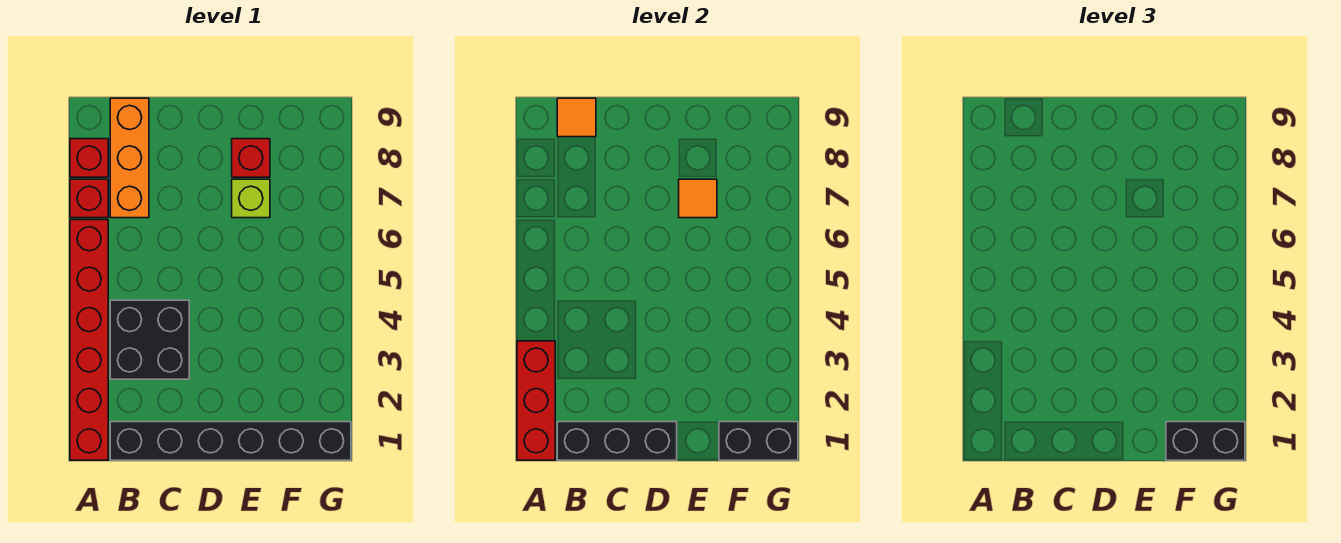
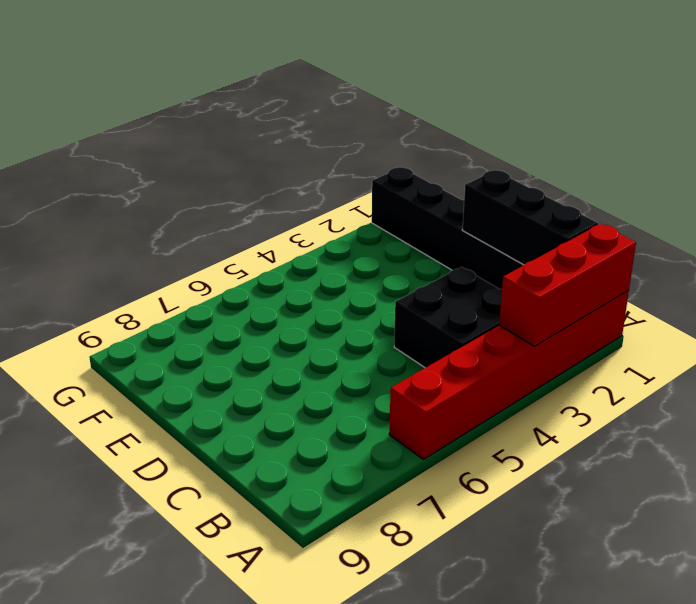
none -> red brick A7 level 1
none -> red brick A8 level 1
none -> orange brick B7:B9 level 1

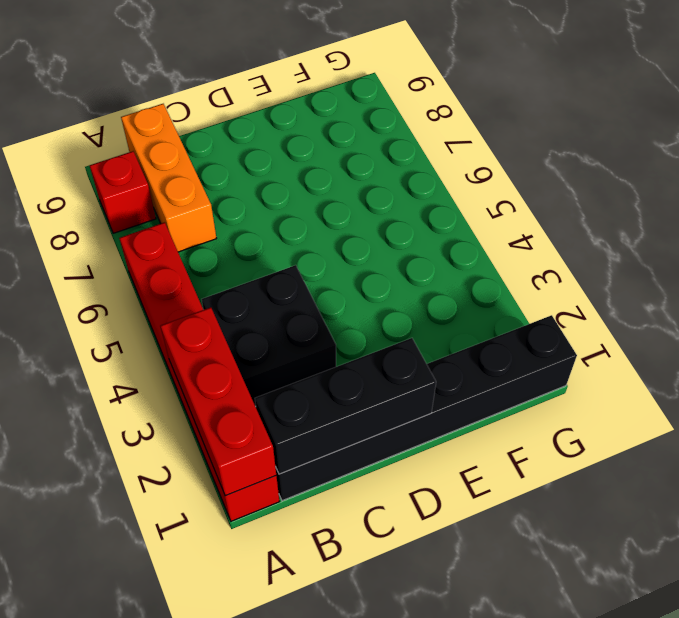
none -> red brick A7 level 1
none -> lime brick E7 level 1
none -> red brick E8 level 1

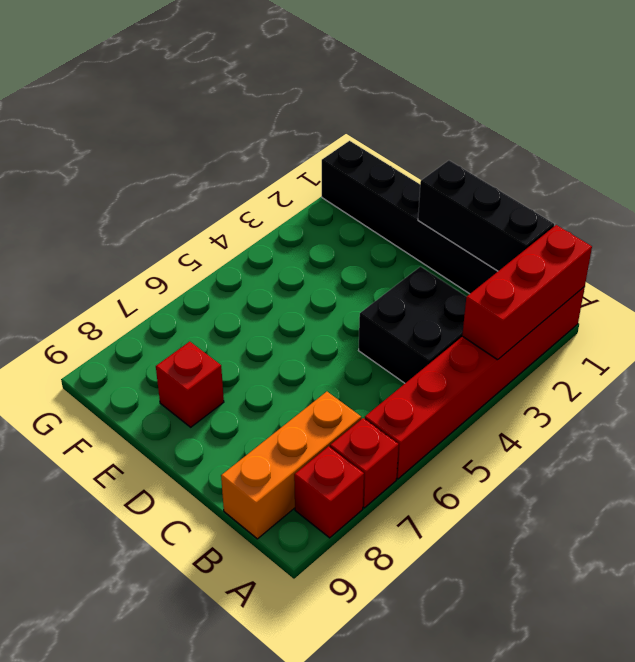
none -> lime brick E7 level 1
none -> orange tile B9 level 2
none -> orange tile E7 level 2

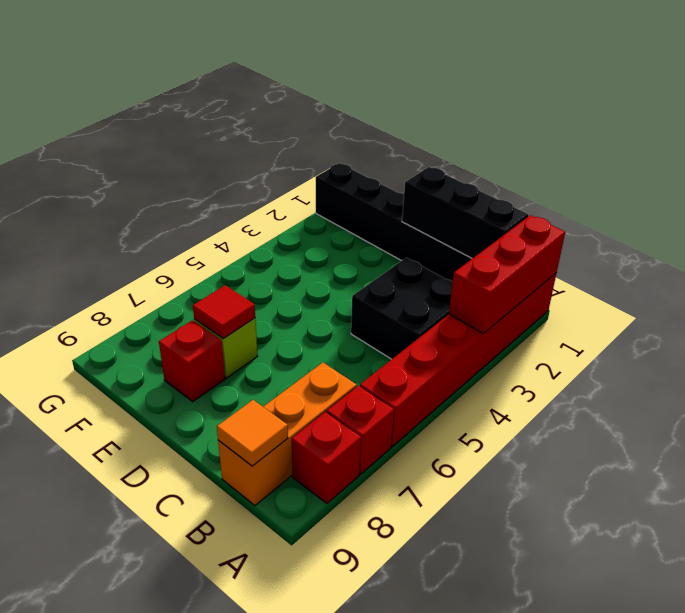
red tile E7 level 2 -> orange tile E7 level 2
none -> black brick F1:G1 level 2
none -> black brick F1:G1 level 3

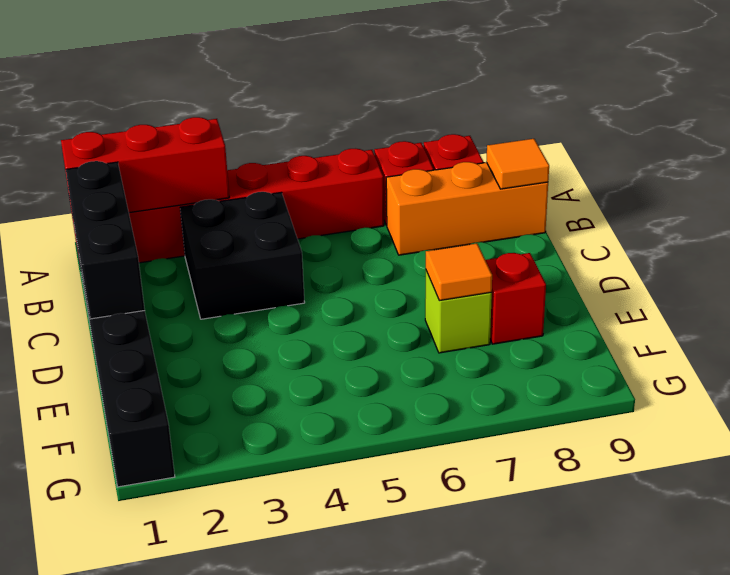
none -> black brick F1:G1 level 2
none -> black brick F1:G1 level 3

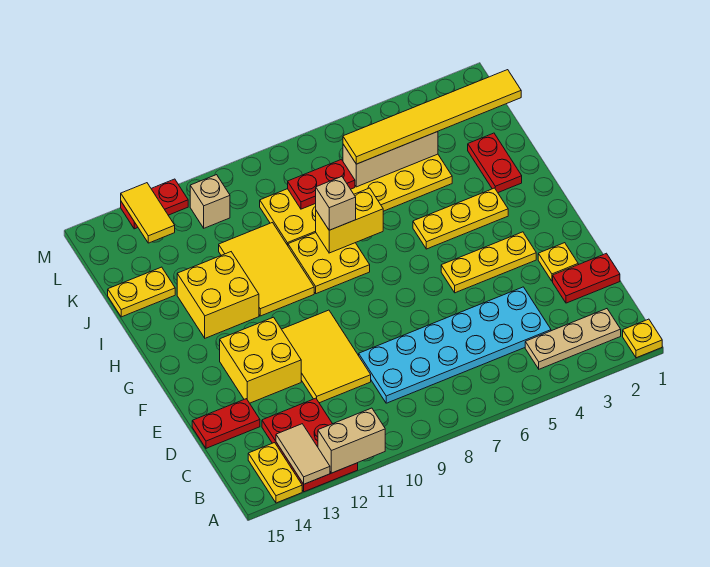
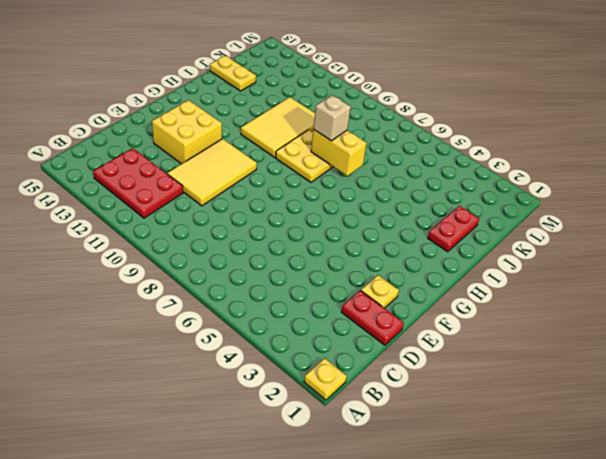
red plate B11:C13 level 1 -> red plate A12:C13 level 1
none -> yellow plate A14:B14 level 1
none -> tan plate B2:B4 level 1
none -> cyan plate C4:D9 level 1

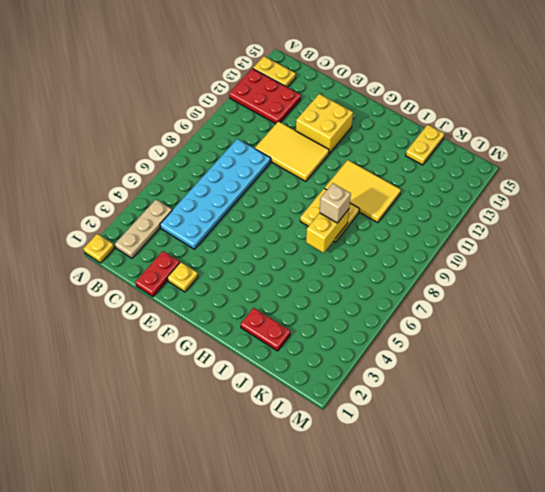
none -> red plate D14:D15 level 1
none -> yellow plate F3:F5 level 1
none -> yellow plate H3:H5 level 1

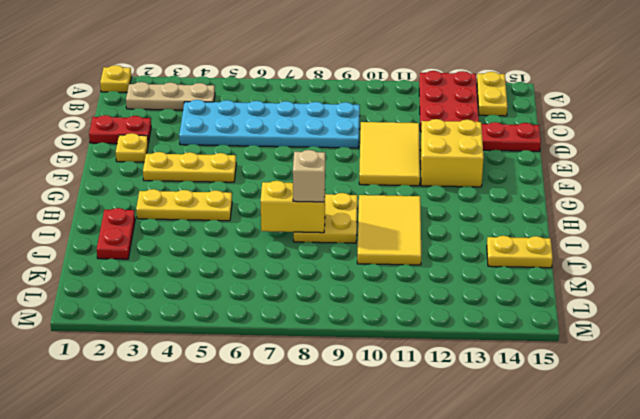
none -> yellow brick H12:I13 level 1
none -> yellow plate J4:K9 level 1
none -> tan brick L11 level 1

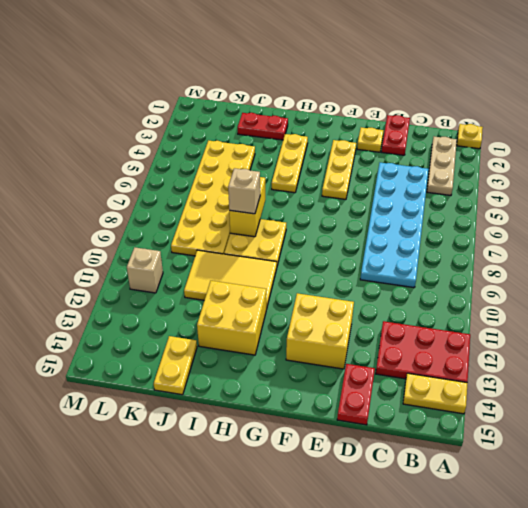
none -> yellow tile D10:F11 level 1
none -> red plate M12:M13 level 1
none -> tan brick A11:A12 level 2

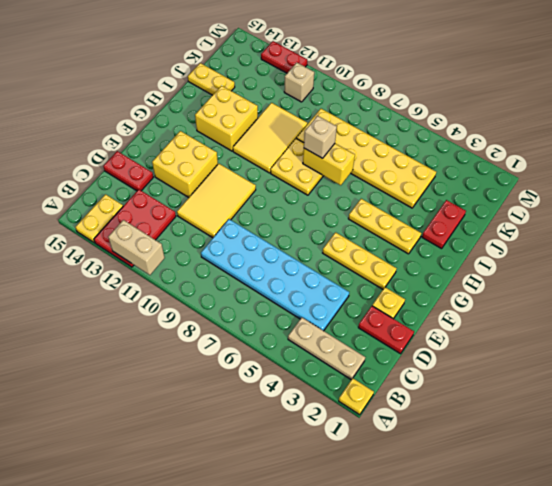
none -> tan tile A13:B13 level 2
none -> tan brick K4:K6 level 2
none -> red plate K7:K8 level 2

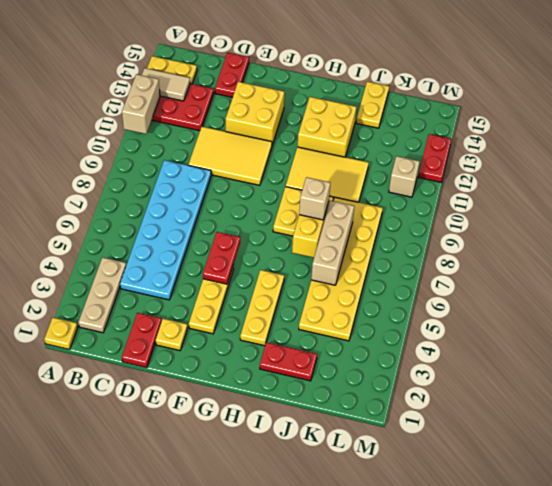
red plate F5:F6 level 2 -> red plate K7:K8 level 2
tan brick J6:J8 level 2 -> tan brick K4:K6 level 2
none -> yellow tile L13:M13 level 2
none -> yellow tile K1:K6 level 3

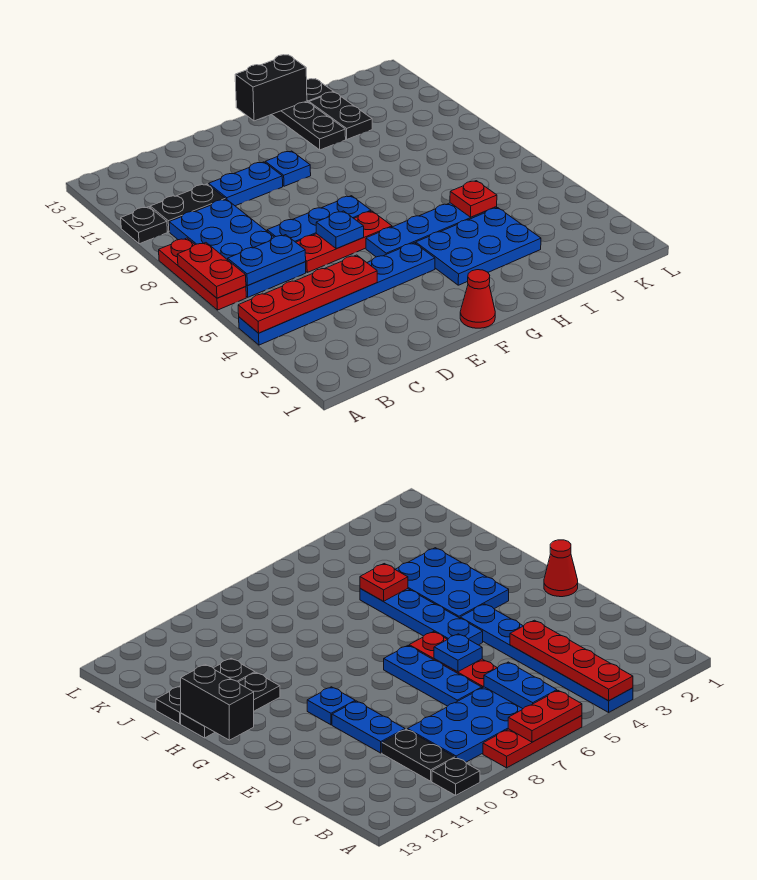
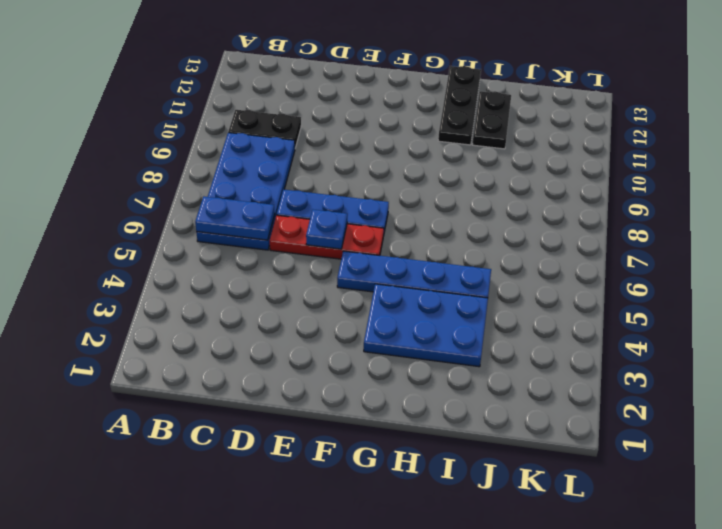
none -> blue plate A4:F4 level 1
none -> red plate A6:A8 level 1
none -> black plate A10 level 1

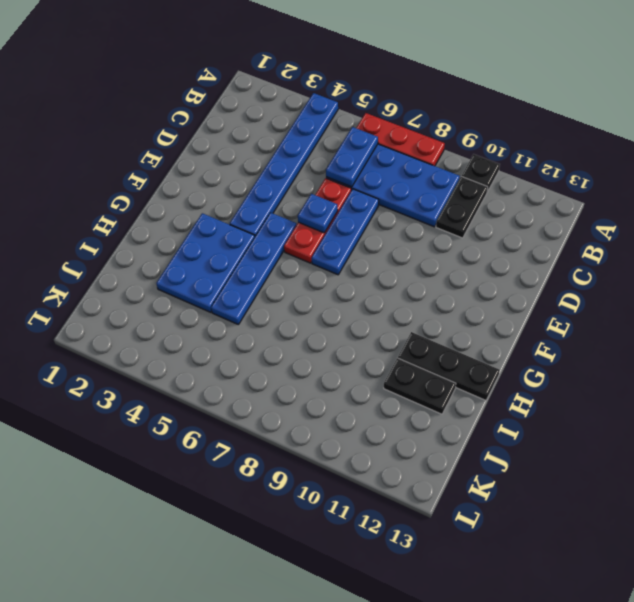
none -> blue plate D10:E10 level 1
none -> red cone F1 level 1
none -> blue plate F10 level 1

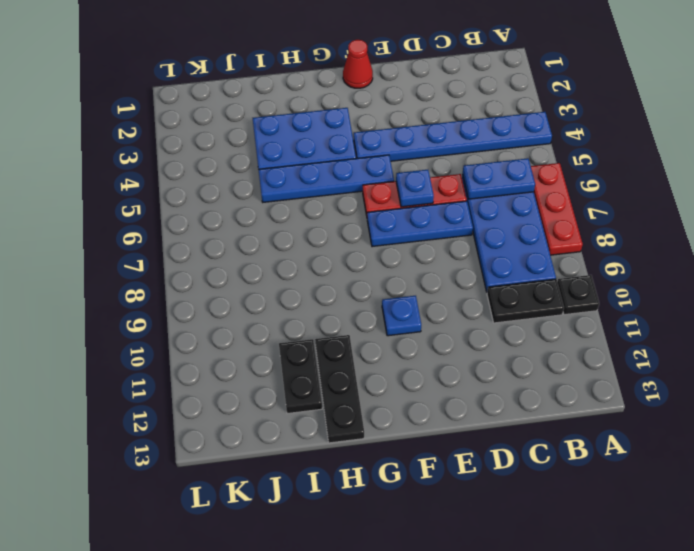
none -> blue plate D10:E10 level 1
none -> black plate I13 level 1
none -> red plate A4:D4 level 2

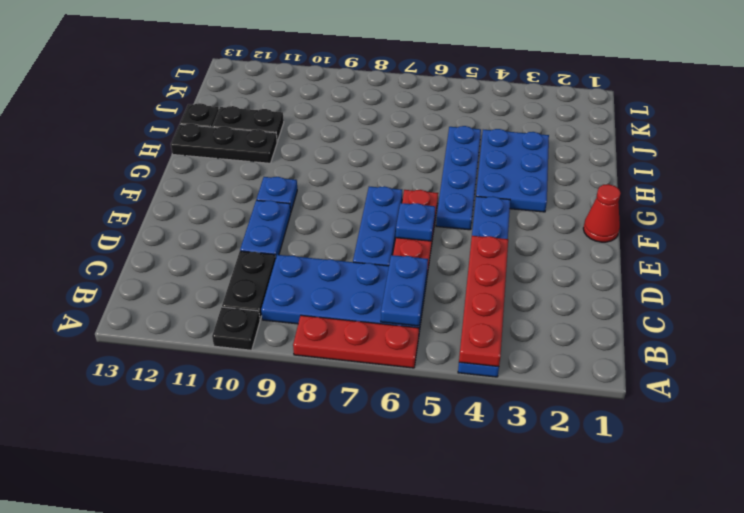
none -> red plate A6:A7 level 2
none -> black brick G13:H13 level 2
none -> red plate I5 level 2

**TASK DETAILS:** Omit every picture, and please return the entries exactly from the first line through the line with "none -> yellow tile D10:F11 level 1", both included.

**SOLUTION FOR THIS TASK:**
none -> red brick A7 level 1
none -> red brick A8 level 1
none -> orange brick B7:B9 level 1

none -> red brick A7 level 1
none -> lime brick E7 level 1
none -> red brick E8 level 1

none -> lime brick E7 level 1
none -> orange tile B9 level 2
none -> orange tile E7 level 2

red tile E7 level 2 -> orange tile E7 level 2
none -> black brick F1:G1 level 2
none -> black brick F1:G1 level 3

none -> black brick F1:G1 level 2
none -> black brick F1:G1 level 3

red plate B11:C13 level 1 -> red plate A12:C13 level 1
none -> yellow plate A14:B14 level 1
none -> tan plate B2:B4 level 1
none -> cyan plate C4:D9 level 1

none -> red plate D14:D15 level 1
none -> yellow plate F3:F5 level 1
none -> yellow plate H3:H5 level 1

none -> yellow brick H12:I13 level 1
none -> yellow plate J4:K9 level 1
none -> tan brick L11 level 1

none -> yellow tile D10:F11 level 1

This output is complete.